Exercise.
Retype, character for character, the lines from the start of the records through the line containing "road 4 (residential): [(128,356),(66,411),(0,430)]", including both.

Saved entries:
**********
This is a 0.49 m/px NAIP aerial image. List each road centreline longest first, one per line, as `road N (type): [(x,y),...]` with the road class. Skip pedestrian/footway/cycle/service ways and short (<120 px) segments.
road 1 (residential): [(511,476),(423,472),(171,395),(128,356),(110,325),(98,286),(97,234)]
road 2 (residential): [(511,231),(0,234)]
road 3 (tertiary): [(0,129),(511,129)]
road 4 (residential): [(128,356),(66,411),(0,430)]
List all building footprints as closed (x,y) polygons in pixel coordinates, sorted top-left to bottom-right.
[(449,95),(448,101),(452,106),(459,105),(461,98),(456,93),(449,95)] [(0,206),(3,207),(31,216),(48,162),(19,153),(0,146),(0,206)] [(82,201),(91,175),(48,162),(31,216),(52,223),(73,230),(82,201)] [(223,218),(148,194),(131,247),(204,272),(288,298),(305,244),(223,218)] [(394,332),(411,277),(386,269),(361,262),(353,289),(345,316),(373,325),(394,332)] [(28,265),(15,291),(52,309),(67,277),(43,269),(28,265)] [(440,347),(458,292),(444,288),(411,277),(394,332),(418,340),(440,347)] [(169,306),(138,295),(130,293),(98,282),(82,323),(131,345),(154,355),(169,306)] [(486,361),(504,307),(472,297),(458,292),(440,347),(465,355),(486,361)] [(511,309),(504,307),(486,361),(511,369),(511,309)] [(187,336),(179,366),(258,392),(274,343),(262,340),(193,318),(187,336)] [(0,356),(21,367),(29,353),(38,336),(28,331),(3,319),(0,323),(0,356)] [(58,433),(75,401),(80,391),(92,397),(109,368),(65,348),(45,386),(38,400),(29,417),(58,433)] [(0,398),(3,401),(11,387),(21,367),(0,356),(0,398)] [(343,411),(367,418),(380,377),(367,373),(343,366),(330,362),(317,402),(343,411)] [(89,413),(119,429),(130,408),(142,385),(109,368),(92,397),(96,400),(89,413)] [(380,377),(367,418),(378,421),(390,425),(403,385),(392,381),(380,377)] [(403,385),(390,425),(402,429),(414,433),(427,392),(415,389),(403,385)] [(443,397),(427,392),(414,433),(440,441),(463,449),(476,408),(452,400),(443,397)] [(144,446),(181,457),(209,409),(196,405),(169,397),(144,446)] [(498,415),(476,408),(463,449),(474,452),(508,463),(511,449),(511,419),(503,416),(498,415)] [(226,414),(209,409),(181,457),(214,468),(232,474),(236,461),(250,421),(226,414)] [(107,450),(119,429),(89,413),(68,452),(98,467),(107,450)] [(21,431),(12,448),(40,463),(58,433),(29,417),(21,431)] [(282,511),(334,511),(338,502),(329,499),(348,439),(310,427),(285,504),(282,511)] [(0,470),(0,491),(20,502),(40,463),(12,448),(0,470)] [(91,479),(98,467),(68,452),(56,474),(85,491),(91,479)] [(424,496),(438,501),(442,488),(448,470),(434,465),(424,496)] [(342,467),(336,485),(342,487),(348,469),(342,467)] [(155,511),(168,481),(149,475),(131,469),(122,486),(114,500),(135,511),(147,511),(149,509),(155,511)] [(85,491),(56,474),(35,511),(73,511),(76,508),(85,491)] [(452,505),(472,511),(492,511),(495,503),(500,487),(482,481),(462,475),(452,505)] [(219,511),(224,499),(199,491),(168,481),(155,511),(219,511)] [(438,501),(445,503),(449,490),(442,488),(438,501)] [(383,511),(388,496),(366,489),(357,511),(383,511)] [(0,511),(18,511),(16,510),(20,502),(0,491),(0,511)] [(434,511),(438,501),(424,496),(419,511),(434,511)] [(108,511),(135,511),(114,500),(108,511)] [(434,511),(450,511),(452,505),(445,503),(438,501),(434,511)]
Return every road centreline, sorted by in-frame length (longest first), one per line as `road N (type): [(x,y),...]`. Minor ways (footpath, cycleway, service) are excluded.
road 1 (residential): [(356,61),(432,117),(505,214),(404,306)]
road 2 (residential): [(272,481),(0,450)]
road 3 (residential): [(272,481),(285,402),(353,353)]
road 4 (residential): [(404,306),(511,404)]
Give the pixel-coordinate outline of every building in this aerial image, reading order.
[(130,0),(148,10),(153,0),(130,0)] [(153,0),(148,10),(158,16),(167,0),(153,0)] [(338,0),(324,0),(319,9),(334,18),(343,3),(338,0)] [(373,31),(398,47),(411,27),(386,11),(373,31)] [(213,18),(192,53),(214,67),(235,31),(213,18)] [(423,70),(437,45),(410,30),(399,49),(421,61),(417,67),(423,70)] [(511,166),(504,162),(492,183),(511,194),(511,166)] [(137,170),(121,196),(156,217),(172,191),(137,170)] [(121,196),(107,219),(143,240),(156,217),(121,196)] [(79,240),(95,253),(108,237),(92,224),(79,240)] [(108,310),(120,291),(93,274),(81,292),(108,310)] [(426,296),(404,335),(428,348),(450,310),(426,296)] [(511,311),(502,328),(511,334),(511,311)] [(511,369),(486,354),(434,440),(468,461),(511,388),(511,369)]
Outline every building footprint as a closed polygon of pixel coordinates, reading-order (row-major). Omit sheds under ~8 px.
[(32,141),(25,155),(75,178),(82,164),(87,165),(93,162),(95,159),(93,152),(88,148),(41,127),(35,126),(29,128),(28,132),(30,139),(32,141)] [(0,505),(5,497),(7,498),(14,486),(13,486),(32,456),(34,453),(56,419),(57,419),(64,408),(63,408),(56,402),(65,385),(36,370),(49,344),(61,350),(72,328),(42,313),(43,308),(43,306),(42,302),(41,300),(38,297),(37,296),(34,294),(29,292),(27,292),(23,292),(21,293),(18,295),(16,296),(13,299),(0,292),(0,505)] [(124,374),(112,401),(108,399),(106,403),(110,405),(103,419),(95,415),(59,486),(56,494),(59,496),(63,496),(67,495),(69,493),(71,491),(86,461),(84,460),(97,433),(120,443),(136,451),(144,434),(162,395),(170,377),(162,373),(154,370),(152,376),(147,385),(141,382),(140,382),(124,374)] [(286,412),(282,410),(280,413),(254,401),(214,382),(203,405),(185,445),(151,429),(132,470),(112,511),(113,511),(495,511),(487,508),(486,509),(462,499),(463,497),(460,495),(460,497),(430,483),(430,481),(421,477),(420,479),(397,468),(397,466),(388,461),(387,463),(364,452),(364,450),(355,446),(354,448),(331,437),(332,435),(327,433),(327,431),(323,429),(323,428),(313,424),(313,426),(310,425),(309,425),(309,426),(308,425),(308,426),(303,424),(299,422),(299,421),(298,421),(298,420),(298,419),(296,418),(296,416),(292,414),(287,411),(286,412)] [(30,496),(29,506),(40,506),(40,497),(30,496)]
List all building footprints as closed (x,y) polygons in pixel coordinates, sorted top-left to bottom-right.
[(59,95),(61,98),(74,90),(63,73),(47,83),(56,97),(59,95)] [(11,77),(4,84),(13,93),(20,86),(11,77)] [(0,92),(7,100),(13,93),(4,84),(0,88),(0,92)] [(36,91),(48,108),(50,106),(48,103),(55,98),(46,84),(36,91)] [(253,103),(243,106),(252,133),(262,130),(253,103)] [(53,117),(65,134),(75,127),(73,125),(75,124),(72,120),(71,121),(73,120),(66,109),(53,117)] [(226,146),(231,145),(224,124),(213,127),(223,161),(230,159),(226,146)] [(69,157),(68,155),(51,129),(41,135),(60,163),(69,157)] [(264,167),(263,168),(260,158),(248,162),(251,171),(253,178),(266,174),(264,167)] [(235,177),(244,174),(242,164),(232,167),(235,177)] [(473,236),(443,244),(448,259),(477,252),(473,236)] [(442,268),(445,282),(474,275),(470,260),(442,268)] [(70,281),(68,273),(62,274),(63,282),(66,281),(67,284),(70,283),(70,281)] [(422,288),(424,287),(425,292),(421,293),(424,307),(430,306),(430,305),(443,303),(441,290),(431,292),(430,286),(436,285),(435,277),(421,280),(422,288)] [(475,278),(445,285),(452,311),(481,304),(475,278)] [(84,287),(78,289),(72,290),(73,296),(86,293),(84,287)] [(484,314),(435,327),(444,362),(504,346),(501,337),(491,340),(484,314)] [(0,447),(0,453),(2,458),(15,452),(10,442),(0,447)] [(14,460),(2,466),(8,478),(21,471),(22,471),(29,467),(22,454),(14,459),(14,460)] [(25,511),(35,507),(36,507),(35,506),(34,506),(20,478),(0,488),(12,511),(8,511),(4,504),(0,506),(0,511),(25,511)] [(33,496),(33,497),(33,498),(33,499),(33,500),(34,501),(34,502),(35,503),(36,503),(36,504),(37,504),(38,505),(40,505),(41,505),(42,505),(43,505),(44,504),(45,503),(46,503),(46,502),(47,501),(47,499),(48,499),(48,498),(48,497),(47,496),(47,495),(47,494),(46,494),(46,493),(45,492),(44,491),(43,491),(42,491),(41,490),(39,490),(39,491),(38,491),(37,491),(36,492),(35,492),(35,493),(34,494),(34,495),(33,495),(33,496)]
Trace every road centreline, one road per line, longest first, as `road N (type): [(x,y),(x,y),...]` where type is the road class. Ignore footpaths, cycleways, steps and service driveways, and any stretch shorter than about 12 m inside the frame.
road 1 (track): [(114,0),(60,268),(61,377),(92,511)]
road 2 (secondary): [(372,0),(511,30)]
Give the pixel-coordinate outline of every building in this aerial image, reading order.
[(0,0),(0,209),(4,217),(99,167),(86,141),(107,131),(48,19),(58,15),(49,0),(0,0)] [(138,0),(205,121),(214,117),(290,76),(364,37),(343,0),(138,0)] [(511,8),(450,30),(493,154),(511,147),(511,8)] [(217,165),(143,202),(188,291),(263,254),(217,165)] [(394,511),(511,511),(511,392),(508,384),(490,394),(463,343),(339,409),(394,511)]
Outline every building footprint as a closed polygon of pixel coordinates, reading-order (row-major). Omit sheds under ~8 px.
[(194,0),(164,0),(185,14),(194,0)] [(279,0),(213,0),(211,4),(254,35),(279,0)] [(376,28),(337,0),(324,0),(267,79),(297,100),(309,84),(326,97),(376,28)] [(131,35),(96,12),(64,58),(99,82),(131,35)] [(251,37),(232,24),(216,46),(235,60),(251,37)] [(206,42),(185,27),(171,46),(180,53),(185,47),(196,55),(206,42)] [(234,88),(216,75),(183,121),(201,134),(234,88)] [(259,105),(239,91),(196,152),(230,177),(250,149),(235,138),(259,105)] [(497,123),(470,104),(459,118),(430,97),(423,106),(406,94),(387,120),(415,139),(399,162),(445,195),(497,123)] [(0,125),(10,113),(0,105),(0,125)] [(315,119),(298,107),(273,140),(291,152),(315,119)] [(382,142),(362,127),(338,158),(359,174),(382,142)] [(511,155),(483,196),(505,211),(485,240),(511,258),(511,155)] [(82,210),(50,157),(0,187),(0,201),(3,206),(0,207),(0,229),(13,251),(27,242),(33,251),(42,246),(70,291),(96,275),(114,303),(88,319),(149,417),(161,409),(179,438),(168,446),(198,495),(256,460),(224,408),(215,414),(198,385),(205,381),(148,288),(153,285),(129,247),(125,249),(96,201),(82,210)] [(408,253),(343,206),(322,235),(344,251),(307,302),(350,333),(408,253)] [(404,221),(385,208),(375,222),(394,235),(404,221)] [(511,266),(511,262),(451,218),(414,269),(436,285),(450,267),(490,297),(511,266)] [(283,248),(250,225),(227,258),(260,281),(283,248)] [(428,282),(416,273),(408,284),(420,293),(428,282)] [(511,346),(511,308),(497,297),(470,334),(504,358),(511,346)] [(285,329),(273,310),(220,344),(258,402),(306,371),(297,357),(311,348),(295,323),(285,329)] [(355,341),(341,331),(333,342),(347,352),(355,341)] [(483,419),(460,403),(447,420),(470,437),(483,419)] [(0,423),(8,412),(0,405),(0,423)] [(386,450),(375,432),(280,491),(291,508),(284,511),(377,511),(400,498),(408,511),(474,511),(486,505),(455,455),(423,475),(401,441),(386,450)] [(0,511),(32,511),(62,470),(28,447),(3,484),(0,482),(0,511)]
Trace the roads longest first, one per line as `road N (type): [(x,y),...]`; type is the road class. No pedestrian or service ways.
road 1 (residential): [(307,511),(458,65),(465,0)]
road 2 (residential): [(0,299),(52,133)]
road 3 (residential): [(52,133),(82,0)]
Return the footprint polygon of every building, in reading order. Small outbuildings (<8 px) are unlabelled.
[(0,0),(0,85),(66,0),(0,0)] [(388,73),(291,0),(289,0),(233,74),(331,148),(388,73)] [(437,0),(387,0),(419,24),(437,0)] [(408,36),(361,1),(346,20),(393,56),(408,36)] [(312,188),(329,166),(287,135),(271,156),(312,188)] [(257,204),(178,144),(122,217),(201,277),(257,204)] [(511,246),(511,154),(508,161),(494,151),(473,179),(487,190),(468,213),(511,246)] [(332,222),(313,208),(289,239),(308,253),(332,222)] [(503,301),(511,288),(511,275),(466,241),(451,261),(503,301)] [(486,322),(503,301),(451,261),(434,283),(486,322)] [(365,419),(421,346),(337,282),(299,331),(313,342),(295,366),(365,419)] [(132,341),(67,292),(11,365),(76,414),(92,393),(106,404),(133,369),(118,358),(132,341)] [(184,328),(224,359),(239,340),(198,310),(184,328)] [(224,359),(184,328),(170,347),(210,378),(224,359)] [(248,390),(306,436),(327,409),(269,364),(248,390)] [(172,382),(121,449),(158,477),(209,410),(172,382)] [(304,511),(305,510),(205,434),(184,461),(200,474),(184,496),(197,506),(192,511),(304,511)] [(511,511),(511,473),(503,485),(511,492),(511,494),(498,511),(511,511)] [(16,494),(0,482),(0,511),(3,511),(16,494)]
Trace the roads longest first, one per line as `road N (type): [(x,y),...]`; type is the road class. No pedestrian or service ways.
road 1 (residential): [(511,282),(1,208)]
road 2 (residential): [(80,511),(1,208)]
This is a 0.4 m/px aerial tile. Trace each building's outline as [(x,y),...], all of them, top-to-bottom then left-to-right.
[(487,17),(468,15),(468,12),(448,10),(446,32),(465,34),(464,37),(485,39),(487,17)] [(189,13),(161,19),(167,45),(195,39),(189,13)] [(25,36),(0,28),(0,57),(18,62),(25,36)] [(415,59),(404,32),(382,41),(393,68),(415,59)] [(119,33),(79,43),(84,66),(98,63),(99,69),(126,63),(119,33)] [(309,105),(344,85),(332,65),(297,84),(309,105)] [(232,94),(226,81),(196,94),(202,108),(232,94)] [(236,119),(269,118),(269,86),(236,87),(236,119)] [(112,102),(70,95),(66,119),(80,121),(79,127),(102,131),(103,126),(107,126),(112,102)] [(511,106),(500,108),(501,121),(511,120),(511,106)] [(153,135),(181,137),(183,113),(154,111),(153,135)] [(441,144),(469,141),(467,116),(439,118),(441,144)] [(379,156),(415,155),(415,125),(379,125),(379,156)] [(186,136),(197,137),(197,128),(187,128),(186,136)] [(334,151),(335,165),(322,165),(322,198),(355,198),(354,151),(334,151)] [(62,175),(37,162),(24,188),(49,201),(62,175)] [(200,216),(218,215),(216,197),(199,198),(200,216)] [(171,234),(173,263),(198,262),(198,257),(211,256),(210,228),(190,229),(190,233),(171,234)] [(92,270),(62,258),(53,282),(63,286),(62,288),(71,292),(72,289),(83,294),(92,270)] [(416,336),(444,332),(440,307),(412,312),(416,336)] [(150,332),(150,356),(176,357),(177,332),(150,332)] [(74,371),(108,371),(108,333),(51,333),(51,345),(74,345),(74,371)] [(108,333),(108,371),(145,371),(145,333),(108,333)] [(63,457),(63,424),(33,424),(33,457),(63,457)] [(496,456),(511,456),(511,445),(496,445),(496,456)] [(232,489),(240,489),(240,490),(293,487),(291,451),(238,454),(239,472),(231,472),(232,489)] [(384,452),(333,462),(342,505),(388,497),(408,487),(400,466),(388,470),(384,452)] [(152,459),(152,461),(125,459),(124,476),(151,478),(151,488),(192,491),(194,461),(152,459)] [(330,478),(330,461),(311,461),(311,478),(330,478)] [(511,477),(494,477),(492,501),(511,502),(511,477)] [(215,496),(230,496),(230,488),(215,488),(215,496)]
**********
Output for this exercise.
This is a 0.49 m/px NAIP aerial image. List each road centreline longest first, one per line, as `road N (type): [(x,y),...]` with the road class. Skip pedestrian/footway/cycle/service ways and short (<120 px) segments.
road 1 (residential): [(511,476),(423,472),(171,395),(128,356),(110,325),(98,286),(97,234)]
road 2 (residential): [(511,231),(0,234)]
road 3 (tertiary): [(0,129),(511,129)]
road 4 (residential): [(128,356),(66,411),(0,430)]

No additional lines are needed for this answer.